### Exercise goal:
Please write the listing below out again exactly, leaving every picture behind.

### Data shown

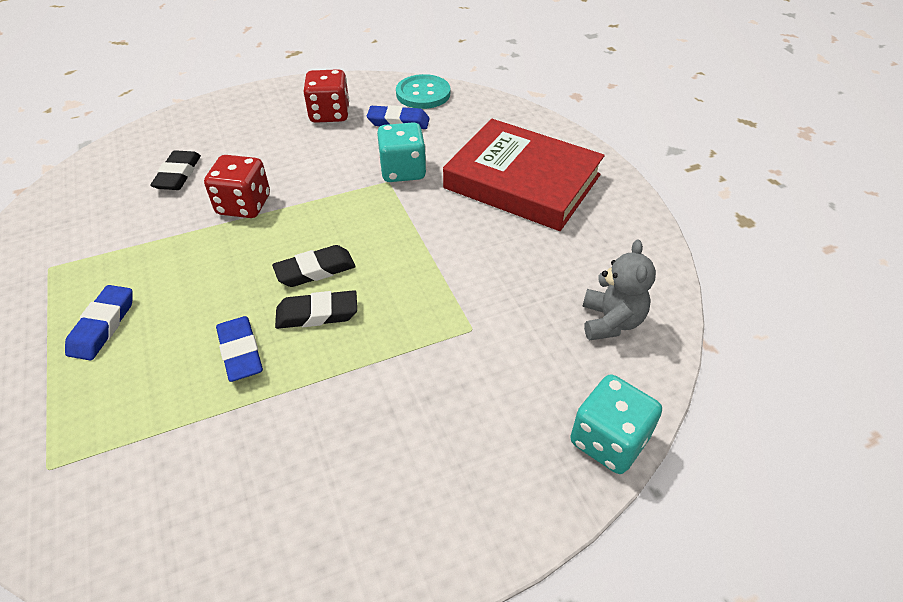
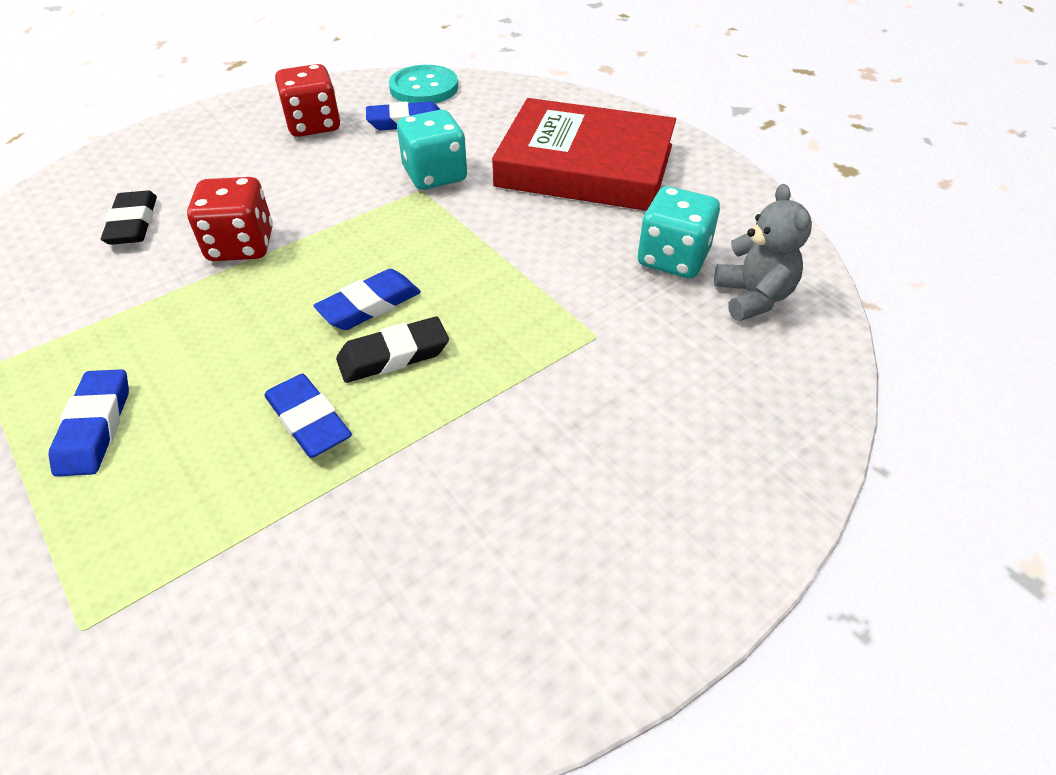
camera: 15 degrees left, 0 degrees up
(315, 270) = (369, 305): black eraser -> blue eraser
(608, 441) = (808, 426): turquoise dice -> turquoise dice (673, 259)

######

### Output of the task:
camera: 15 degrees left, 0 degrees up
(315, 270) = (369, 305): black eraser -> blue eraser
(608, 441) = (808, 426): turquoise dice -> turquoise dice (673, 259)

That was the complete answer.